**TASK MATERIAL**:
((

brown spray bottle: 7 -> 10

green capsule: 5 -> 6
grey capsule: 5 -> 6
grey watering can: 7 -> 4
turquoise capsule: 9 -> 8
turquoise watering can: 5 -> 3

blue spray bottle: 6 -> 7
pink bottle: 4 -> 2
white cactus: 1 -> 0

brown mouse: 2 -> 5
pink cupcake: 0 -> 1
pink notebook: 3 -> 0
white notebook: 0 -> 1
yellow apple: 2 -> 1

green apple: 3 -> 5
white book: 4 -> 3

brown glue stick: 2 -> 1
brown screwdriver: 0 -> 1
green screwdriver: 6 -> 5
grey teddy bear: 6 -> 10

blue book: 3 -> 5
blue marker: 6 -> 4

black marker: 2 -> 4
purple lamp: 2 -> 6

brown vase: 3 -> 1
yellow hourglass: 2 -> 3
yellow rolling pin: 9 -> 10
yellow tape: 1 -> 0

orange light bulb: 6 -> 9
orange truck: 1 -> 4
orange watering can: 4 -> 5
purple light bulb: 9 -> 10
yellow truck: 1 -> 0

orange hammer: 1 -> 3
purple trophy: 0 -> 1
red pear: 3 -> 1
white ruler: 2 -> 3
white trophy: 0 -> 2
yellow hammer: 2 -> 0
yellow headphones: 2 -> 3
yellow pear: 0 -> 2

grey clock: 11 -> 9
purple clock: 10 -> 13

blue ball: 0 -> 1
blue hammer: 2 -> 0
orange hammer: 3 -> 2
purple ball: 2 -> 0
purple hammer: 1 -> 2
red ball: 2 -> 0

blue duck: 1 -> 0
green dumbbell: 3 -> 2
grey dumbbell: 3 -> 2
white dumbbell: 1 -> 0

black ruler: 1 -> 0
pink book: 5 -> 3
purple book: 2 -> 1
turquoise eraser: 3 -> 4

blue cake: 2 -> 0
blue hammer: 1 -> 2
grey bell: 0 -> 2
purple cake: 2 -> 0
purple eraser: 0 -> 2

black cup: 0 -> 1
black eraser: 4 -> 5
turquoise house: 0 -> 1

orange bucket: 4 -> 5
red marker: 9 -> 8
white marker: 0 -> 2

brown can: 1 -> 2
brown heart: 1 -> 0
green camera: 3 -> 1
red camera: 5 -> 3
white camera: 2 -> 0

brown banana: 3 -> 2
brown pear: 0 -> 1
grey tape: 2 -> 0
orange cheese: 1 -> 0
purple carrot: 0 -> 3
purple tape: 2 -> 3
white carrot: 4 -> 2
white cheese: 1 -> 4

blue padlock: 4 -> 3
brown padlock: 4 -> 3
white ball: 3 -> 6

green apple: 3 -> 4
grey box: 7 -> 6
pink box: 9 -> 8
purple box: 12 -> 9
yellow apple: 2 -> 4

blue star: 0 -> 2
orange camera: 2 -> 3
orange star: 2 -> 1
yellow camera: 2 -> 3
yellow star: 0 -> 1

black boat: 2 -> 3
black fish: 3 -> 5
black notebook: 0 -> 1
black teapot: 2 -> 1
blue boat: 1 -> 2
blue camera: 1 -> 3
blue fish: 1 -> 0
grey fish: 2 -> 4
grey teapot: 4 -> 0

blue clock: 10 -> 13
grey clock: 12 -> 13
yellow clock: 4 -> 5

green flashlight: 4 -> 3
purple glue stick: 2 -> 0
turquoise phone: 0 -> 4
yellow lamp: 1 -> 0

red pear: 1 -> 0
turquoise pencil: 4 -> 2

))

**WHAT IS BEING ASKED**: The answer is the line containing "green dumbbell: 3 -> 2" together with every line after it in the records, repeated exactly and with nothing else.

**ANSWER**:
green dumbbell: 3 -> 2
grey dumbbell: 3 -> 2
white dumbbell: 1 -> 0

black ruler: 1 -> 0
pink book: 5 -> 3
purple book: 2 -> 1
turquoise eraser: 3 -> 4

blue cake: 2 -> 0
blue hammer: 1 -> 2
grey bell: 0 -> 2
purple cake: 2 -> 0
purple eraser: 0 -> 2

black cup: 0 -> 1
black eraser: 4 -> 5
turquoise house: 0 -> 1

orange bucket: 4 -> 5
red marker: 9 -> 8
white marker: 0 -> 2

brown can: 1 -> 2
brown heart: 1 -> 0
green camera: 3 -> 1
red camera: 5 -> 3
white camera: 2 -> 0

brown banana: 3 -> 2
brown pear: 0 -> 1
grey tape: 2 -> 0
orange cheese: 1 -> 0
purple carrot: 0 -> 3
purple tape: 2 -> 3
white carrot: 4 -> 2
white cheese: 1 -> 4

blue padlock: 4 -> 3
brown padlock: 4 -> 3
white ball: 3 -> 6

green apple: 3 -> 4
grey box: 7 -> 6
pink box: 9 -> 8
purple box: 12 -> 9
yellow apple: 2 -> 4

blue star: 0 -> 2
orange camera: 2 -> 3
orange star: 2 -> 1
yellow camera: 2 -> 3
yellow star: 0 -> 1

black boat: 2 -> 3
black fish: 3 -> 5
black notebook: 0 -> 1
black teapot: 2 -> 1
blue boat: 1 -> 2
blue camera: 1 -> 3
blue fish: 1 -> 0
grey fish: 2 -> 4
grey teapot: 4 -> 0

blue clock: 10 -> 13
grey clock: 12 -> 13
yellow clock: 4 -> 5

green flashlight: 4 -> 3
purple glue stick: 2 -> 0
turquoise phone: 0 -> 4
yellow lamp: 1 -> 0

red pear: 1 -> 0
turquoise pencil: 4 -> 2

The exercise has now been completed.